Action item
At the line containing "orange cross: moved 41 px left, 6 px down", begin setting down the entries exactly, and stop only after the last line.

Data to examine
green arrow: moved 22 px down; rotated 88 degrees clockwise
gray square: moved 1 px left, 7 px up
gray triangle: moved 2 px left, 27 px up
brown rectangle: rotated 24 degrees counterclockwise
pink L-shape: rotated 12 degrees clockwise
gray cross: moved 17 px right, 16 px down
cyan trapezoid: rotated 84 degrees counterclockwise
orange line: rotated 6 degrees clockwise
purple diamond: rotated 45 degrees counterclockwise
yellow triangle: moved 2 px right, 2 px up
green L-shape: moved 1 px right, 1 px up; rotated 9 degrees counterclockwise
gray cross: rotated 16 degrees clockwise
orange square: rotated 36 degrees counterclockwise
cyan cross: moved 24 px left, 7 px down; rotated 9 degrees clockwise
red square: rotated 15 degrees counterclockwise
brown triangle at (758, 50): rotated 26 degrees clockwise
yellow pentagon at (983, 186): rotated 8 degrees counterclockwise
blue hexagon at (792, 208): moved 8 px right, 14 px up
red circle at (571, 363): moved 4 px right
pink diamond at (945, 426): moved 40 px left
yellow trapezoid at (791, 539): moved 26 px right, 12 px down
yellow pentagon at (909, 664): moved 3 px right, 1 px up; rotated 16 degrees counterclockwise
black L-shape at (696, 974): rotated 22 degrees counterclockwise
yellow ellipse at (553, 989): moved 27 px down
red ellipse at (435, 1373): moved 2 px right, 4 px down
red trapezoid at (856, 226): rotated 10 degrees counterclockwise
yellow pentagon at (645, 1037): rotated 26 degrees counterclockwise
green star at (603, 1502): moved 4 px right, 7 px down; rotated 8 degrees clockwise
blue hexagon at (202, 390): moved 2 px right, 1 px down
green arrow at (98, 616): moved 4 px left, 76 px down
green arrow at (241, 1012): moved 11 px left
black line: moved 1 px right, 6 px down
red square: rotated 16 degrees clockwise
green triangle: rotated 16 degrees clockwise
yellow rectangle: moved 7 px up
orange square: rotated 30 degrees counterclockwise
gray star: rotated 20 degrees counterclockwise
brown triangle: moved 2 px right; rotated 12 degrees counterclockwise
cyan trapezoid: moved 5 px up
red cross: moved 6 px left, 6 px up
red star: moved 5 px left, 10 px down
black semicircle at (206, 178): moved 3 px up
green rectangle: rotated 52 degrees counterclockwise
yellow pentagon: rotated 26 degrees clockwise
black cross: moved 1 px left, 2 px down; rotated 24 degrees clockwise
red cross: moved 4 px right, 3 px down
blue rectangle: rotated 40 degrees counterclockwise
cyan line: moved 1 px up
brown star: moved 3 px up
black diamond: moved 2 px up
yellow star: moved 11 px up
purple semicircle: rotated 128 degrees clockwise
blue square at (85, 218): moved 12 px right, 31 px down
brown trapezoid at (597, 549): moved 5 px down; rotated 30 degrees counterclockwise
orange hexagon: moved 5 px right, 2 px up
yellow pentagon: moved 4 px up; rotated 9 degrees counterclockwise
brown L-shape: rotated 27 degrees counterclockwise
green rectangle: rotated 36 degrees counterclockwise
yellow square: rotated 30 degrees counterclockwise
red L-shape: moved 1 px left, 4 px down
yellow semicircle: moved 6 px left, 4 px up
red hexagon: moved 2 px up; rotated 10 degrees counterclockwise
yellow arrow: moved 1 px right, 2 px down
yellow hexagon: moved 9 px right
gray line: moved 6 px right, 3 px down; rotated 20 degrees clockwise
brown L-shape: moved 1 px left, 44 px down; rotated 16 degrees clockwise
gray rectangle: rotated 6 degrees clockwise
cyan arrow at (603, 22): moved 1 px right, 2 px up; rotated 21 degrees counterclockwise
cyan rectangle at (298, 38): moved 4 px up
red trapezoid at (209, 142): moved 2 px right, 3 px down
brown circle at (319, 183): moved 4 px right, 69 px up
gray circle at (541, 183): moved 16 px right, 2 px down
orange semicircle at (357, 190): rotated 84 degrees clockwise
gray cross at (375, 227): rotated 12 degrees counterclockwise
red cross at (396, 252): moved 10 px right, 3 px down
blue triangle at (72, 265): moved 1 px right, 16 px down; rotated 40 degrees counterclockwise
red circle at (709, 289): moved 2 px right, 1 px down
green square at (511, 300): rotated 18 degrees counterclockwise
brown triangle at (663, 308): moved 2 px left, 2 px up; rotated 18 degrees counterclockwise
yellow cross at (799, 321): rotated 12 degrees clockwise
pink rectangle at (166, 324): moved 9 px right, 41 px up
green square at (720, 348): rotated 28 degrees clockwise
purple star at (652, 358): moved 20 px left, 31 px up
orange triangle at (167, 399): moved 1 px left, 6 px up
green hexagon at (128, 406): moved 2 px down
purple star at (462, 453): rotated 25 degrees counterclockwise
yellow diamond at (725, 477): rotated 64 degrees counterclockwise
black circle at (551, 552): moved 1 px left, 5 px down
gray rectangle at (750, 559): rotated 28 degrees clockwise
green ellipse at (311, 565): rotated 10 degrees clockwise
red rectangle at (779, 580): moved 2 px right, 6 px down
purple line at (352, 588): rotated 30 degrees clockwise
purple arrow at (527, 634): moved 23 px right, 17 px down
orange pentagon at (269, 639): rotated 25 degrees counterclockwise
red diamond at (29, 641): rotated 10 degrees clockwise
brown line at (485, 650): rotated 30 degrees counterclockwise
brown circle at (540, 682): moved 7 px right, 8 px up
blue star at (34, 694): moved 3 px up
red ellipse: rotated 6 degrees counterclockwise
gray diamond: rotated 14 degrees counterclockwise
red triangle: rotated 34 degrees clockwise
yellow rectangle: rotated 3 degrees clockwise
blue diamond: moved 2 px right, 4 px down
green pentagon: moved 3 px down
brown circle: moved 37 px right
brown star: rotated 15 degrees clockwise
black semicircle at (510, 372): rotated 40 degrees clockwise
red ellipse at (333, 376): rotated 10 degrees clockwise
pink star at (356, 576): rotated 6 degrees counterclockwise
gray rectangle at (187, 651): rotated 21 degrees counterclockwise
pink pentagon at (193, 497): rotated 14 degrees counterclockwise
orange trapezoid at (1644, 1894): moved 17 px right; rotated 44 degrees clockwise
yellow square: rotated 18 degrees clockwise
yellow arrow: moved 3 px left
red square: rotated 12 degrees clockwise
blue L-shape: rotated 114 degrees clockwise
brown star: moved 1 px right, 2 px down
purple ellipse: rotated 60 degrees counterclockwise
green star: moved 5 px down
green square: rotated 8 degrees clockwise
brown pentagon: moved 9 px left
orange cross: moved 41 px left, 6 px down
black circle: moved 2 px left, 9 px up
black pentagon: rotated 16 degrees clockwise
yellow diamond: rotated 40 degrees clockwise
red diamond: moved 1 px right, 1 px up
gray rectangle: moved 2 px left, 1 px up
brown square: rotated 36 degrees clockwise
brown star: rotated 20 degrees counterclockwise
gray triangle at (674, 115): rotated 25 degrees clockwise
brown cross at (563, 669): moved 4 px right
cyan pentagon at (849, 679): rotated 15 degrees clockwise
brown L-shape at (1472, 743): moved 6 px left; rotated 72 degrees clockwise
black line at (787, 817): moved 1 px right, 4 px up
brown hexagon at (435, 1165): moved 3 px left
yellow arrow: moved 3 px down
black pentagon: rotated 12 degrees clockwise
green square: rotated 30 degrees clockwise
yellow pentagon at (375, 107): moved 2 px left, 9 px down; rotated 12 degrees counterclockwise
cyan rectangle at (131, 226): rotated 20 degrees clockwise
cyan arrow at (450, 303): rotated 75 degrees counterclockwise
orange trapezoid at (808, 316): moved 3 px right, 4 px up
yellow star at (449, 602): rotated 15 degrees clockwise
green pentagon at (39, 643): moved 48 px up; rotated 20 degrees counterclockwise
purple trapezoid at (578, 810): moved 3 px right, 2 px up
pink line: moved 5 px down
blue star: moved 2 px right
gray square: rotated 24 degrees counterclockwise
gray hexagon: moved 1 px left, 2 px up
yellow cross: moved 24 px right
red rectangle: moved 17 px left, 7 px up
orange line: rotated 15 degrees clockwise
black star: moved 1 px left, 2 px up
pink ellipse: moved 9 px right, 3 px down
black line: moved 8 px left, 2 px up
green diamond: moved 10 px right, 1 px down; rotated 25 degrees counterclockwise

Task solution
orange cross: moved 41 px left, 6 px down
black circle: moved 2 px left, 9 px up
black pentagon: rotated 16 degrees clockwise
yellow diamond: rotated 40 degrees clockwise
red diamond: moved 1 px right, 1 px up
gray rectangle: moved 2 px left, 1 px up
brown square: rotated 36 degrees clockwise
brown star: rotated 20 degrees counterclockwise
gray triangle at (674, 115): rotated 25 degrees clockwise
brown cross at (563, 669): moved 4 px right
cyan pentagon at (849, 679): rotated 15 degrees clockwise
brown L-shape at (1472, 743): moved 6 px left; rotated 72 degrees clockwise
black line at (787, 817): moved 1 px right, 4 px up
brown hexagon at (435, 1165): moved 3 px left
yellow arrow: moved 3 px down
black pentagon: rotated 12 degrees clockwise
green square: rotated 30 degrees clockwise
yellow pentagon at (375, 107): moved 2 px left, 9 px down; rotated 12 degrees counterclockwise
cyan rectangle at (131, 226): rotated 20 degrees clockwise
cyan arrow at (450, 303): rotated 75 degrees counterclockwise
orange trapezoid at (808, 316): moved 3 px right, 4 px up
yellow star at (449, 602): rotated 15 degrees clockwise
green pentagon at (39, 643): moved 48 px up; rotated 20 degrees counterclockwise
purple trapezoid at (578, 810): moved 3 px right, 2 px up
pink line: moved 5 px down
blue star: moved 2 px right
gray square: rotated 24 degrees counterclockwise
gray hexagon: moved 1 px left, 2 px up
yellow cross: moved 24 px right
red rectangle: moved 17 px left, 7 px up
orange line: rotated 15 degrees clockwise
black star: moved 1 px left, 2 px up
pink ellipse: moved 9 px right, 3 px down
black line: moved 8 px left, 2 px up
green diamond: moved 10 px right, 1 px down; rotated 25 degrees counterclockwise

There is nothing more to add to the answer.